Supplied records: Begin

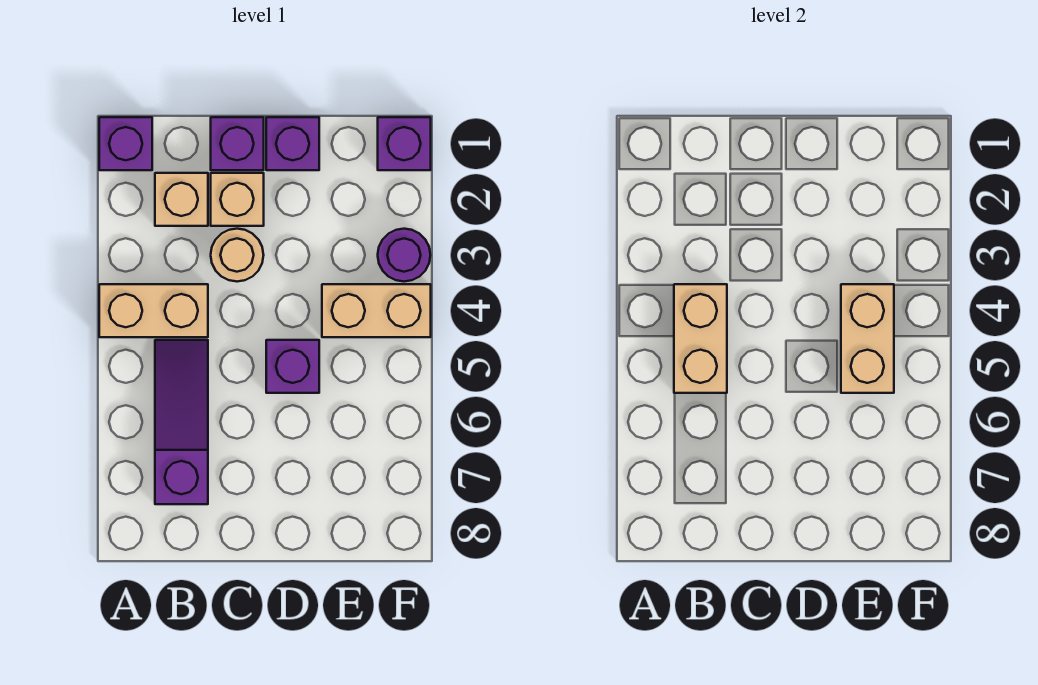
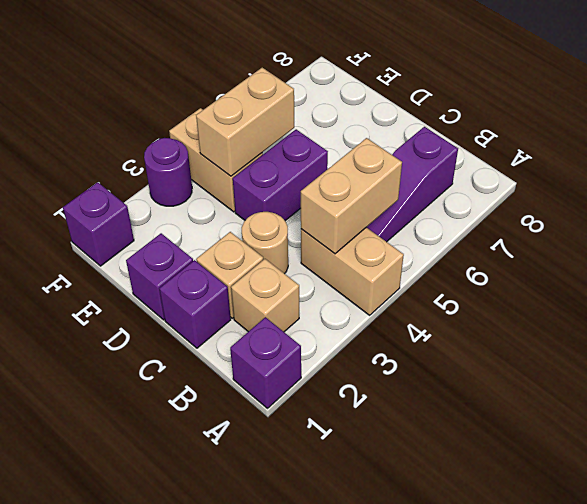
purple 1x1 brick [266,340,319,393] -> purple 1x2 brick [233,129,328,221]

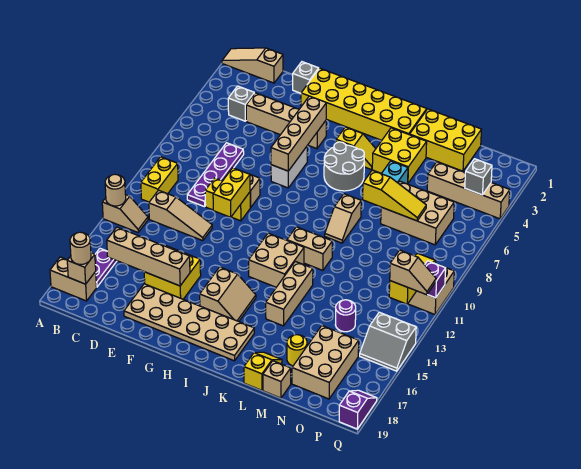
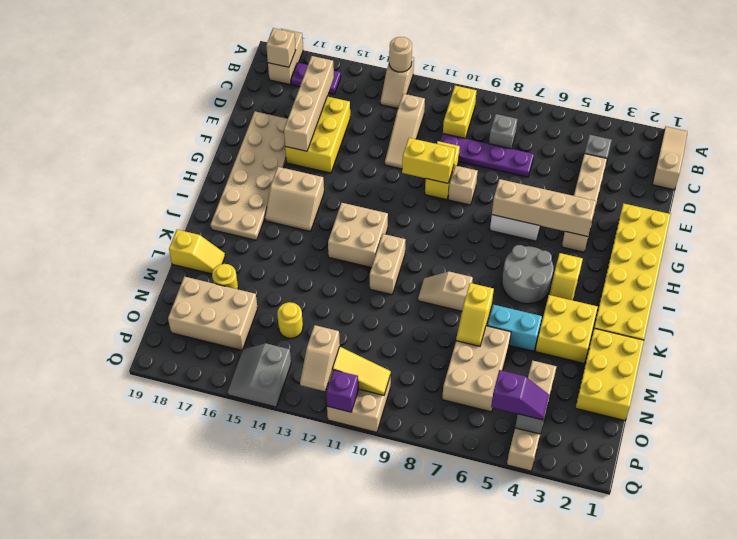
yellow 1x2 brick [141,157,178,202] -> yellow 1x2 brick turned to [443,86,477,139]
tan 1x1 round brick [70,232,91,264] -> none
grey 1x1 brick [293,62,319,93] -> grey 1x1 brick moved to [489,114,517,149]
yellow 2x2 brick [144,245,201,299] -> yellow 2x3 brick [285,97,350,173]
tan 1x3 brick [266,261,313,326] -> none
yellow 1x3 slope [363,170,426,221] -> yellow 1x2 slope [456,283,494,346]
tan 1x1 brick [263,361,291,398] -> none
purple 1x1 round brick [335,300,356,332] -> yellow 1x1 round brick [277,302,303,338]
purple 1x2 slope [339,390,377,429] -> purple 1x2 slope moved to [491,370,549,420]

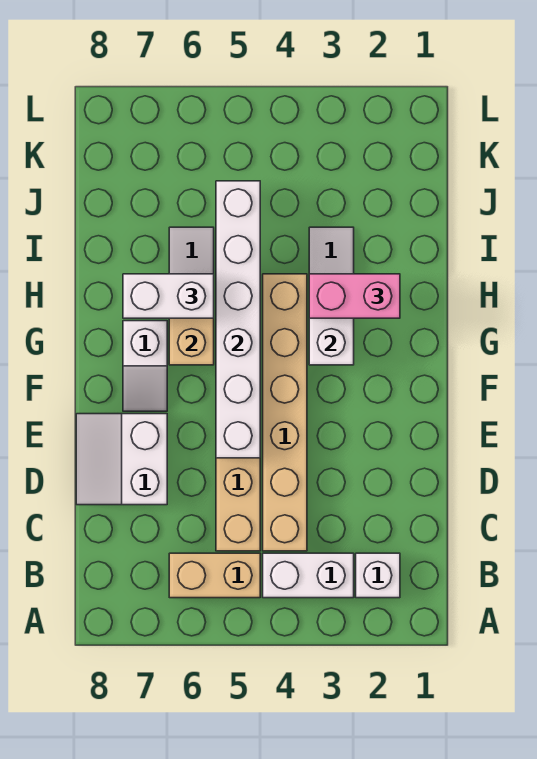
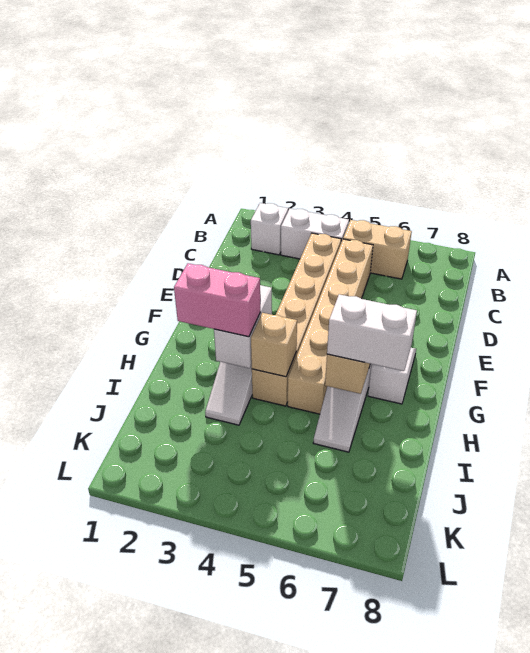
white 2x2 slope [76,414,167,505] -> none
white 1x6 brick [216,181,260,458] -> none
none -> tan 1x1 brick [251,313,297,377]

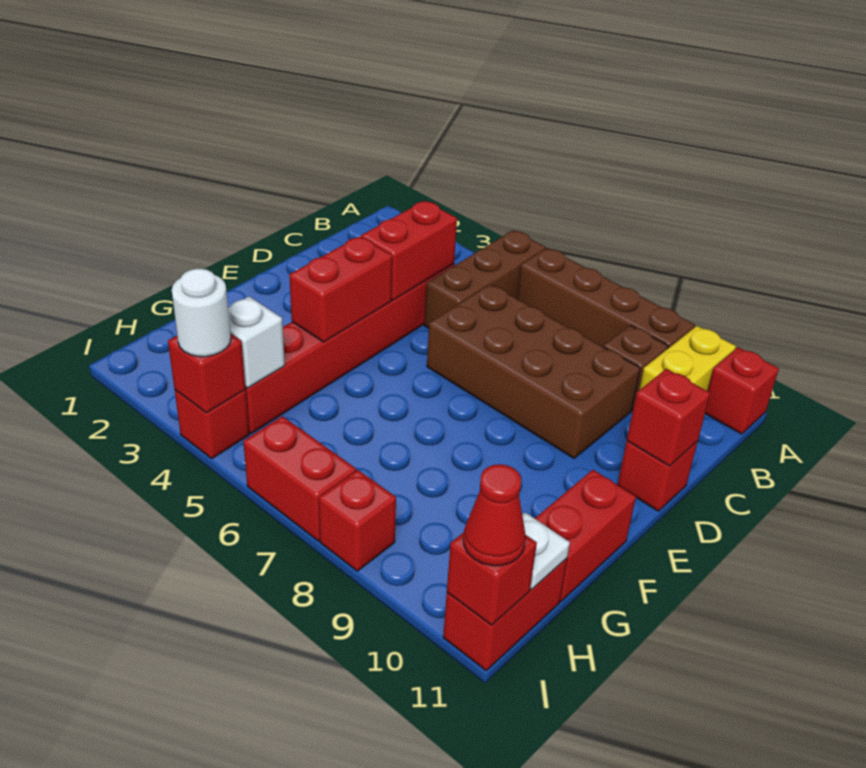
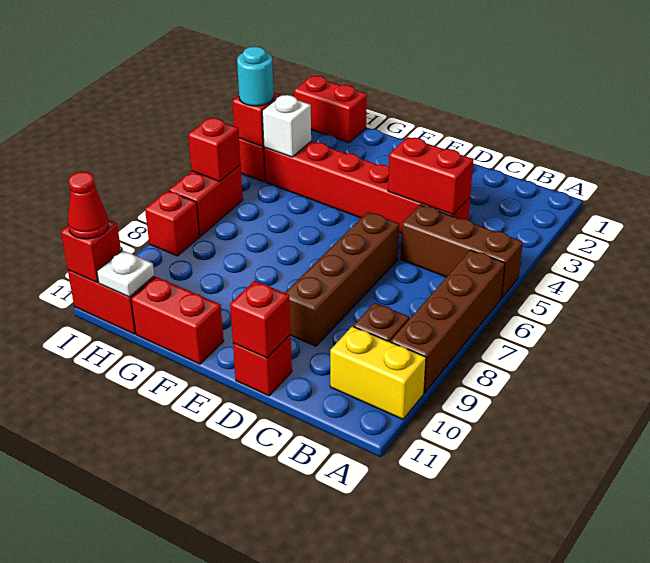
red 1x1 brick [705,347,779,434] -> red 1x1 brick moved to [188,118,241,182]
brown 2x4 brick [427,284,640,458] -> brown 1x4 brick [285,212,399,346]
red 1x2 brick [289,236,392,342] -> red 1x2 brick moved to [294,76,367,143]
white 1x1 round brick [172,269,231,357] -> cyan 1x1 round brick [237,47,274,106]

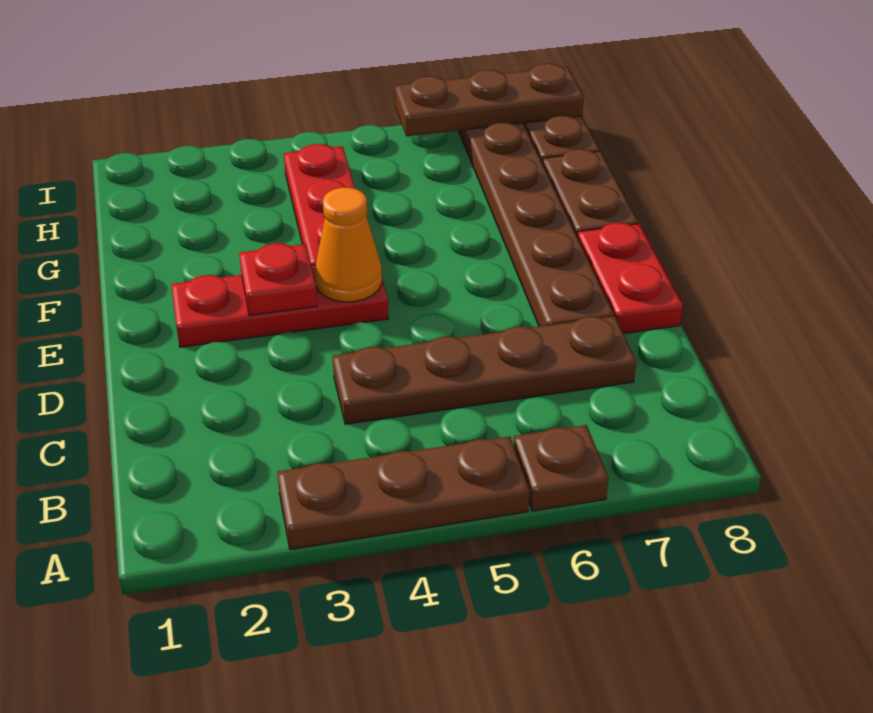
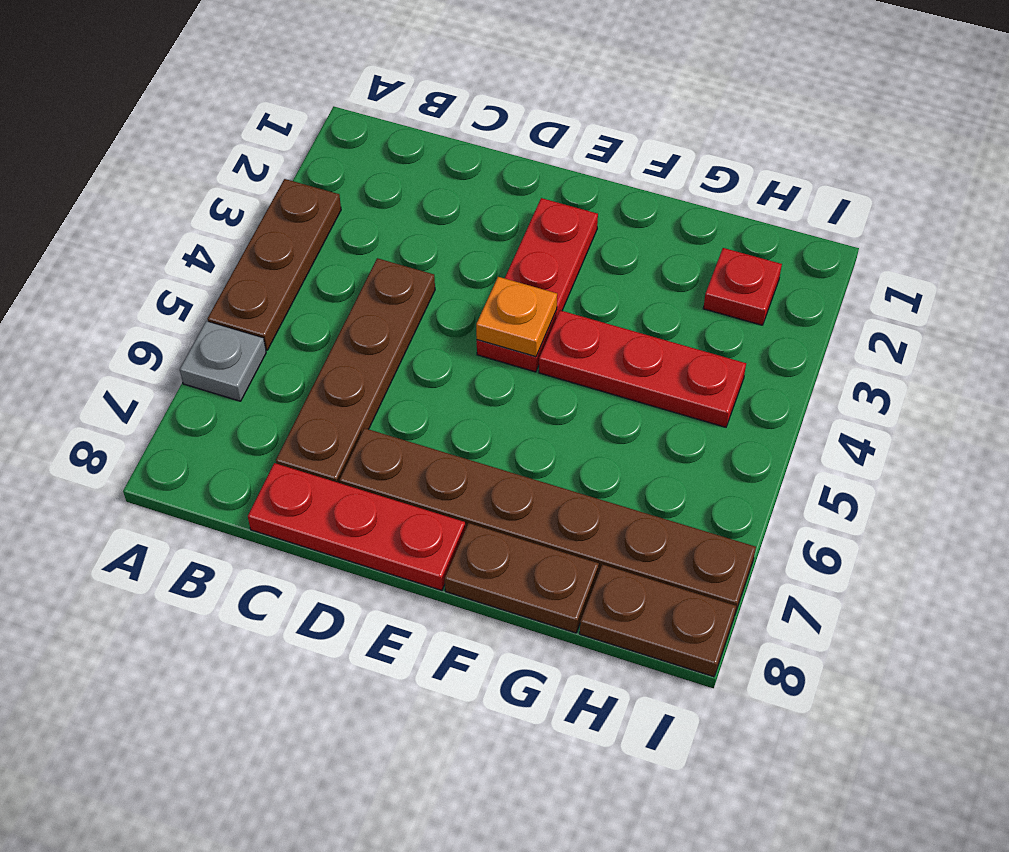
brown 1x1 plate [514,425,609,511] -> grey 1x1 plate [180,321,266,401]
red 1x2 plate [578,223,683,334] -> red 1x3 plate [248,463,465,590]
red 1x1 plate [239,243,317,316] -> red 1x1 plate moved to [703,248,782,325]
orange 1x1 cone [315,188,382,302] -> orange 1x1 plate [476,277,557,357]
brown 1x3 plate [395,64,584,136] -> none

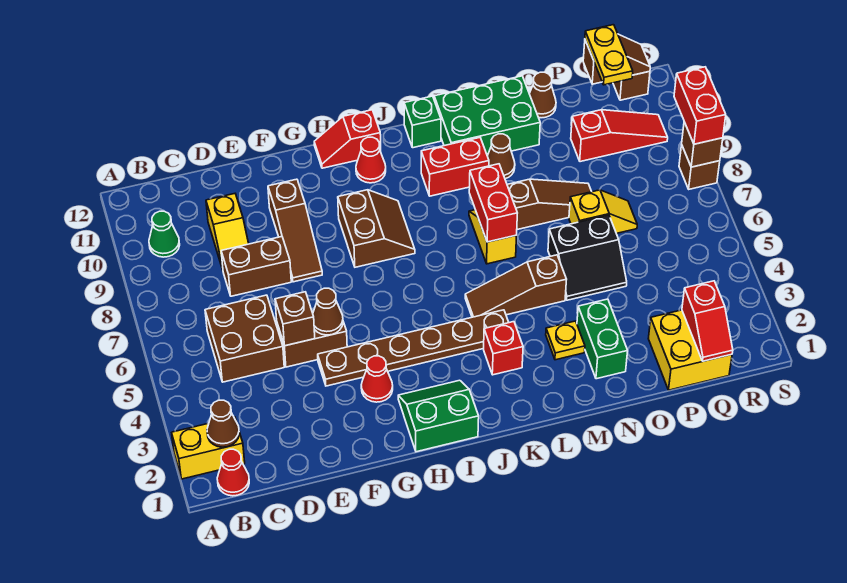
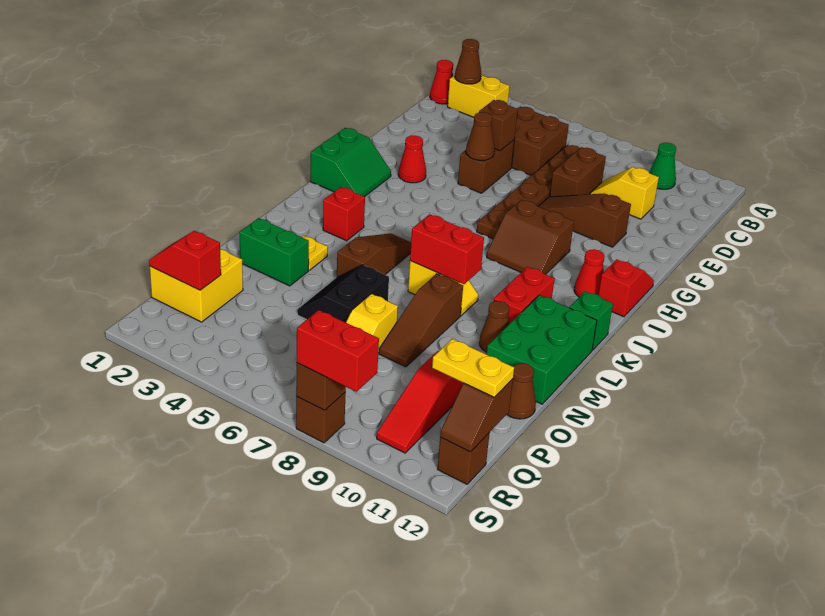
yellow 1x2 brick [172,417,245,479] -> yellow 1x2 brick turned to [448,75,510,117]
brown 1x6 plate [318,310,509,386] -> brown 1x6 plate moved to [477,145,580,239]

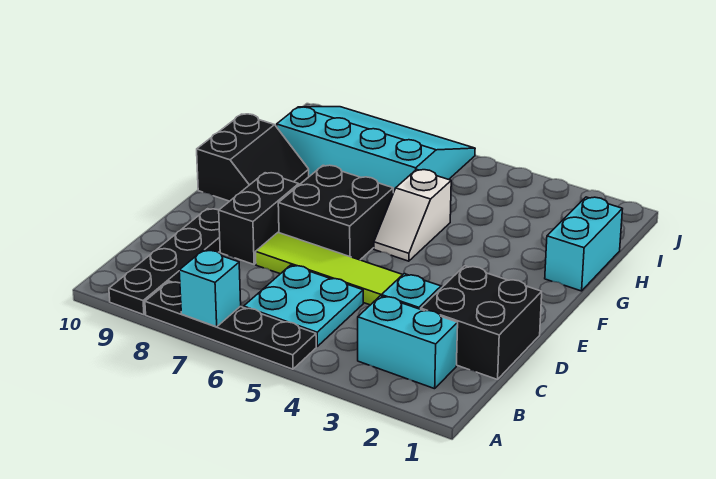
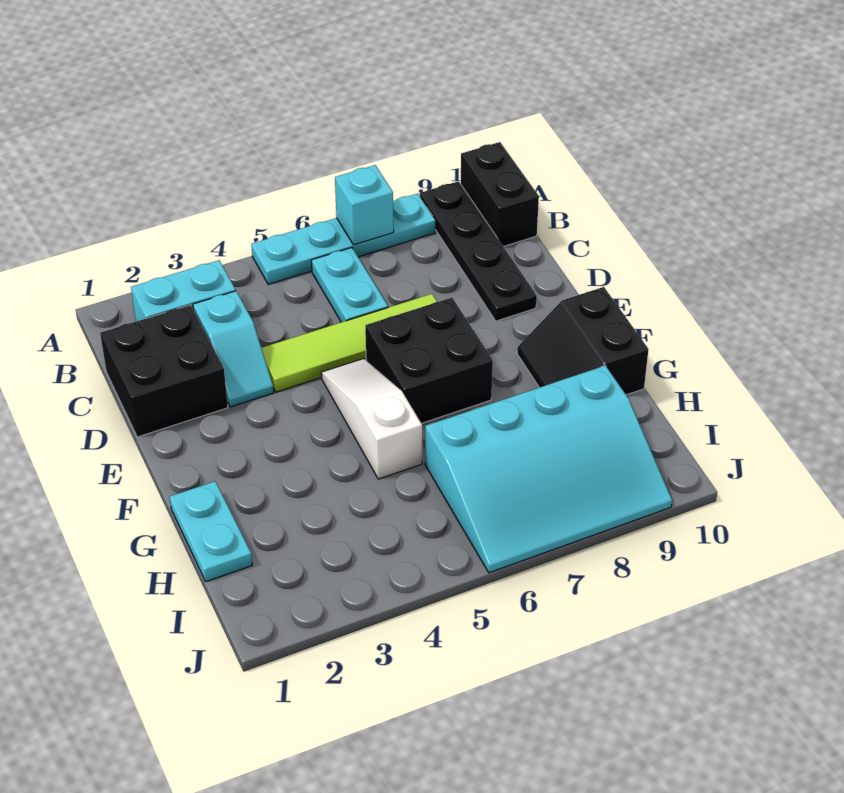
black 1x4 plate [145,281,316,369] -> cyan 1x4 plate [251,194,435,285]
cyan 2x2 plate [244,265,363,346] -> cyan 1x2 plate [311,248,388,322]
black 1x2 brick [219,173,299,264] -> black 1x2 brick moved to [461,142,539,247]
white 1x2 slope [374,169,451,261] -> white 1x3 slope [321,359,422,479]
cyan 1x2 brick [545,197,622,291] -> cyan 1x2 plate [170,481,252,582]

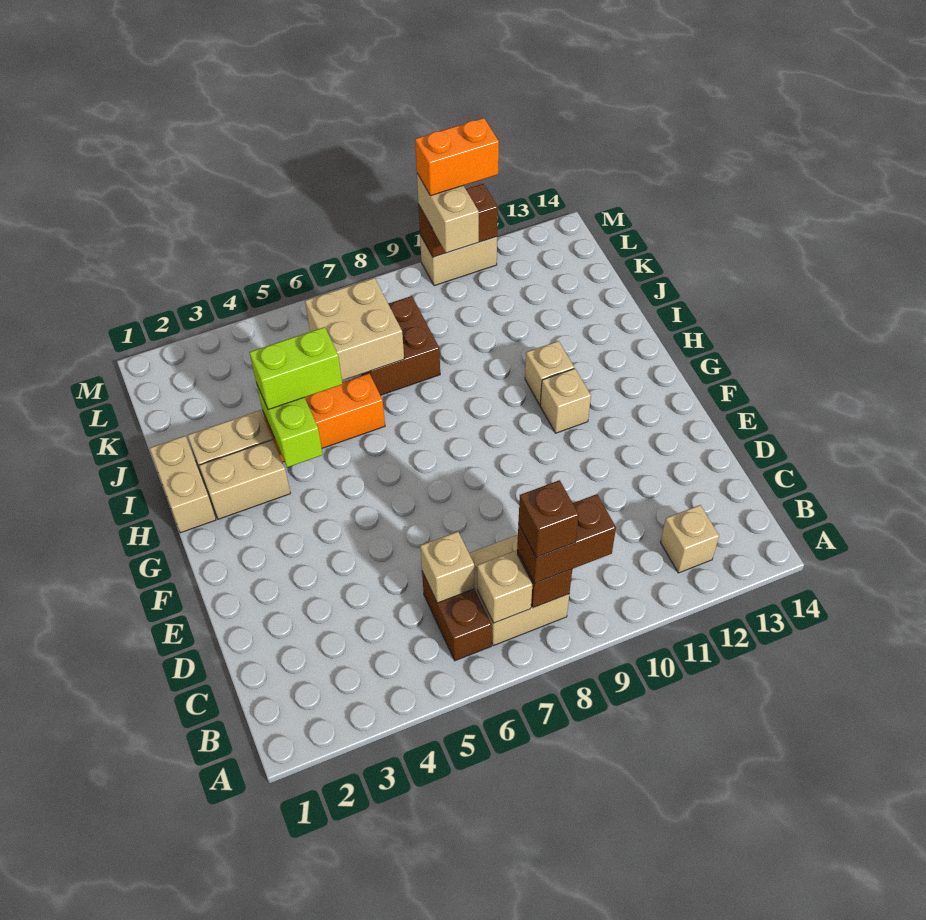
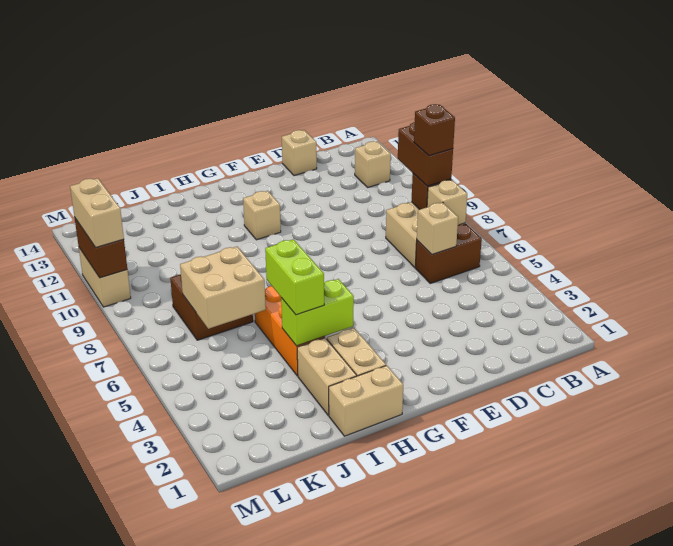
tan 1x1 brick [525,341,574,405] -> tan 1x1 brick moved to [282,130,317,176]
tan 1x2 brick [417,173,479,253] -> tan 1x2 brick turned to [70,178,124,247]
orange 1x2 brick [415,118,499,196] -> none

Supplied records: End

The problem: Repeat exactly the lines above, beginning at the one containing "red 1x1 plate [239,243,317,316]" and ending at the one containing "white 1x2 slope". Do not carry over any pictures.

Task solution:
red 1x1 plate [239,243,317,316] -> red 1x1 plate moved to [703,248,782,325]
orange 1x1 cone [315,188,382,302] -> orange 1x1 plate [476,277,557,357]
brown 1x3 plate [395,64,584,136] -> none

yellow 1x2 brick [172,417,245,479] -> yellow 1x2 brick turned to [448,75,510,117]
brown 1x6 plate [318,310,509,386] -> brown 1x6 plate moved to [477,145,580,239]

black 1x4 plate [145,281,316,369] -> cyan 1x4 plate [251,194,435,285]
cyan 2x2 plate [244,265,363,346] -> cyan 1x2 plate [311,248,388,322]
black 1x2 brick [219,173,299,264] -> black 1x2 brick moved to [461,142,539,247]
white 1x2 slope [374,169,451,261] -> white 1x3 slope [321,359,422,479]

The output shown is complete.